(WHAT THE TASK ASKS): Repeat the whole listing, keeping each line as it is.

(GIVEN DATA):
┌──
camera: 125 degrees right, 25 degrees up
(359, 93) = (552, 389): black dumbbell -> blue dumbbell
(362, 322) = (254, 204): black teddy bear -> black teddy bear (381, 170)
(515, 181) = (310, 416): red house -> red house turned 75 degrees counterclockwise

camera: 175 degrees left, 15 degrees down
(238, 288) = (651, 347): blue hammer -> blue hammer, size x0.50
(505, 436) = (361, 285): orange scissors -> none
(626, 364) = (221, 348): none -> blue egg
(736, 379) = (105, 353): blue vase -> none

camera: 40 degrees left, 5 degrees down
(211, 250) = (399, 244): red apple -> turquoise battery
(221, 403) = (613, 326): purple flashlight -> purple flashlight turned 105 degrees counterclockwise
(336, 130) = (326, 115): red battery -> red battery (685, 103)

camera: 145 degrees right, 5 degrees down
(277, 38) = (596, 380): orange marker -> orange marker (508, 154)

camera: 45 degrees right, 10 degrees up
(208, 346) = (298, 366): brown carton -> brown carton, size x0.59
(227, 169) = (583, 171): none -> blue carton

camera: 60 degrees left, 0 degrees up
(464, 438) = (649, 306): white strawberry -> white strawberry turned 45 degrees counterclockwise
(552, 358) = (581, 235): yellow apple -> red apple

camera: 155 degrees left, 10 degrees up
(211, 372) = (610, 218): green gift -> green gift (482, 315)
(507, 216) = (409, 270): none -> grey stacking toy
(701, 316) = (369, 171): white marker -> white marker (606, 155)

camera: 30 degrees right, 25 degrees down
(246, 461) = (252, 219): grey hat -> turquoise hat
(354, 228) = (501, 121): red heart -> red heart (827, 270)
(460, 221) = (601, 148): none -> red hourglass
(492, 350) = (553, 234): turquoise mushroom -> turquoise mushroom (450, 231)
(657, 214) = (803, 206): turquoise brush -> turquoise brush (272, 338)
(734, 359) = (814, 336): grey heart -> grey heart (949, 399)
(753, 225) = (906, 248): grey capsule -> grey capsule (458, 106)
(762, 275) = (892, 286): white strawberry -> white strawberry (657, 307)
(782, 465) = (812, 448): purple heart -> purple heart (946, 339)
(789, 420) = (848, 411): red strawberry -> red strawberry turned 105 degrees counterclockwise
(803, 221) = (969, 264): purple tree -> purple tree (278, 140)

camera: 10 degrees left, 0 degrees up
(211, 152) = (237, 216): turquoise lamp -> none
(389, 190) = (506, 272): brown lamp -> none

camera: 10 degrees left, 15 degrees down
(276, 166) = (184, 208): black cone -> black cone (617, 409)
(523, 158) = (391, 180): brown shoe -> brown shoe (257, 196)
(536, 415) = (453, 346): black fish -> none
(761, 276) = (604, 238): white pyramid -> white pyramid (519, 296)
└──
(SOLUTION FOR THIS EXERCISE):
camera: 125 degrees right, 25 degrees up
(359, 93) = (552, 389): black dumbbell -> blue dumbbell
(362, 322) = (254, 204): black teddy bear -> black teddy bear (381, 170)
(515, 181) = (310, 416): red house -> red house turned 75 degrees counterclockwise

camera: 175 degrees left, 15 degrees down
(238, 288) = (651, 347): blue hammer -> blue hammer, size x0.50
(505, 436) = (361, 285): orange scissors -> none
(626, 364) = (221, 348): none -> blue egg
(736, 379) = (105, 353): blue vase -> none

camera: 40 degrees left, 5 degrees down
(211, 250) = (399, 244): red apple -> turquoise battery
(221, 403) = (613, 326): purple flashlight -> purple flashlight turned 105 degrees counterclockwise
(336, 130) = (326, 115): red battery -> red battery (685, 103)

camera: 145 degrees right, 5 degrees down
(277, 38) = (596, 380): orange marker -> orange marker (508, 154)

camera: 45 degrees right, 10 degrees up
(208, 346) = (298, 366): brown carton -> brown carton, size x0.59
(227, 169) = (583, 171): none -> blue carton

camera: 60 degrees left, 0 degrees up
(464, 438) = (649, 306): white strawberry -> white strawberry turned 45 degrees counterclockwise
(552, 358) = (581, 235): yellow apple -> red apple

camera: 155 degrees left, 10 degrees up
(211, 372) = (610, 218): green gift -> green gift (482, 315)
(507, 216) = (409, 270): none -> grey stacking toy
(701, 316) = (369, 171): white marker -> white marker (606, 155)

camera: 30 degrees right, 25 degrees down
(246, 461) = (252, 219): grey hat -> turquoise hat
(354, 228) = (501, 121): red heart -> red heart (827, 270)
(460, 221) = (601, 148): none -> red hourglass
(492, 350) = (553, 234): turquoise mushroom -> turquoise mushroom (450, 231)
(657, 214) = (803, 206): turquoise brush -> turquoise brush (272, 338)
(734, 359) = (814, 336): grey heart -> grey heart (949, 399)
(753, 225) = (906, 248): grey capsule -> grey capsule (458, 106)
(762, 275) = (892, 286): white strawberry -> white strawberry (657, 307)
(782, 465) = (812, 448): purple heart -> purple heart (946, 339)
(789, 420) = (848, 411): red strawberry -> red strawberry turned 105 degrees counterclockwise
(803, 221) = (969, 264): purple tree -> purple tree (278, 140)

camera: 10 degrees left, 0 degrees up
(211, 152) = (237, 216): turquoise lamp -> none
(389, 190) = (506, 272): brown lamp -> none

camera: 10 degrees left, 15 degrees down
(276, 166) = (184, 208): black cone -> black cone (617, 409)
(523, 158) = (391, 180): brown shoe -> brown shoe (257, 196)
(536, 415) = (453, 346): black fish -> none
(761, 276) = (604, 238): white pyramid -> white pyramid (519, 296)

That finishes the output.